* _WHAT THE EXERCISE ASKS_:
Write out all of the following material word for word, keeping every line unchanged.

--- BEGIN ---

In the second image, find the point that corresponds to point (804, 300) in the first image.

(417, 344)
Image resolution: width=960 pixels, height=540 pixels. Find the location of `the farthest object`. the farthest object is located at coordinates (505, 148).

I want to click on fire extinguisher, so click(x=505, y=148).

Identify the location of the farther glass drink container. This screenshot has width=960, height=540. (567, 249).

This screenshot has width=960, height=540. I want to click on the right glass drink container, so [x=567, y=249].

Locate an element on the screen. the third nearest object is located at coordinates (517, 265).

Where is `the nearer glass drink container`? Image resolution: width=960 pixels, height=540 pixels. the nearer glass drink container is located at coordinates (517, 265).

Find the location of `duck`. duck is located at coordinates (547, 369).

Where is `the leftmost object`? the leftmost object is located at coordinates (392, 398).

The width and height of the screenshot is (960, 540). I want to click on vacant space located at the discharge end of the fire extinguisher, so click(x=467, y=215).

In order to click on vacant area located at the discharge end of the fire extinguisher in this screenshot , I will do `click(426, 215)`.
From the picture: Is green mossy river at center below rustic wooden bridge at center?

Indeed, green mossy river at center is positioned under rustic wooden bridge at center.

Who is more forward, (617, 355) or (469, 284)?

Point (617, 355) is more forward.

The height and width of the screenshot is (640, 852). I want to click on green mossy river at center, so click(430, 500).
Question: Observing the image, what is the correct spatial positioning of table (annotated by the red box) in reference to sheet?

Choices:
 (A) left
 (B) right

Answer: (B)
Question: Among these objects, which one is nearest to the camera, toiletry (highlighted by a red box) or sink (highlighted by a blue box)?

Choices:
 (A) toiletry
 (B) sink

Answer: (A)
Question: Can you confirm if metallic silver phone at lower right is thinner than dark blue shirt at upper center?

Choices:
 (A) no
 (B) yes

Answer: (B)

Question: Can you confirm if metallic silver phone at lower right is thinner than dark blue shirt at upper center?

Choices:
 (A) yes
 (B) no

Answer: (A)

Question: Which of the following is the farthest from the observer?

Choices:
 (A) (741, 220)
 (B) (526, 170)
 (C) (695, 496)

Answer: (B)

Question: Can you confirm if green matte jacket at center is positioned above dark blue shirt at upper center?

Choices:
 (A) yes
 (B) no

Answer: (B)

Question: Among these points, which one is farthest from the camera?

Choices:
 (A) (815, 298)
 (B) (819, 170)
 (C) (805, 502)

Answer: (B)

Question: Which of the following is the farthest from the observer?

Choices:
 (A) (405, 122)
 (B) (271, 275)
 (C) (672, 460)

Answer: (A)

--- END ---

* _RESULT BELOW_:
In the second image, find the point that corresponds to point (804, 300) in the first image.

(417, 344)
Image resolution: width=960 pixels, height=540 pixels. Find the location of `the farthest object`. the farthest object is located at coordinates (505, 148).

I want to click on fire extinguisher, so click(x=505, y=148).

Identify the location of the farther glass drink container. This screenshot has width=960, height=540. (567, 249).

This screenshot has width=960, height=540. I want to click on the right glass drink container, so [x=567, y=249].

Locate an element on the screen. the third nearest object is located at coordinates (517, 265).

Where is `the nearer glass drink container`? Image resolution: width=960 pixels, height=540 pixels. the nearer glass drink container is located at coordinates (517, 265).

Find the location of `duck`. duck is located at coordinates (547, 369).

Where is `the leftmost object`? the leftmost object is located at coordinates (392, 398).

The width and height of the screenshot is (960, 540). I want to click on vacant space located at the discharge end of the fire extinguisher, so click(x=467, y=215).

In order to click on vacant area located at the discharge end of the fire extinguisher in this screenshot , I will do `click(426, 215)`.
From the picture: Is green mossy river at center below rustic wooden bridge at center?

Indeed, green mossy river at center is positioned under rustic wooden bridge at center.

Who is more forward, (617, 355) or (469, 284)?

Point (617, 355) is more forward.

The height and width of the screenshot is (640, 852). I want to click on green mossy river at center, so click(430, 500).
Question: Observing the image, what is the correct spatial positioning of table (annotated by the red box) in reference to sheet?

Choices:
 (A) left
 (B) right

Answer: (B)
Question: Among these objects, which one is nearest to the camera, toiletry (highlighted by a red box) or sink (highlighted by a blue box)?

Choices:
 (A) toiletry
 (B) sink

Answer: (A)
Question: Can you confirm if metallic silver phone at lower right is thinner than dark blue shirt at upper center?

Choices:
 (A) no
 (B) yes

Answer: (B)

Question: Can you confirm if metallic silver phone at lower right is thinner than dark blue shirt at upper center?

Choices:
 (A) yes
 (B) no

Answer: (A)

Question: Which of the following is the farthest from the observer?

Choices:
 (A) (741, 220)
 (B) (526, 170)
 (C) (695, 496)

Answer: (B)

Question: Can you confirm if green matte jacket at center is positioned above dark blue shirt at upper center?

Choices:
 (A) yes
 (B) no

Answer: (B)

Question: Among these points, which one is farthest from the camera?

Choices:
 (A) (815, 298)
 (B) (819, 170)
 (C) (805, 502)

Answer: (B)

Question: Which of the following is the farthest from the observer?

Choices:
 (A) (405, 122)
 (B) (271, 275)
 (C) (672, 460)

Answer: (A)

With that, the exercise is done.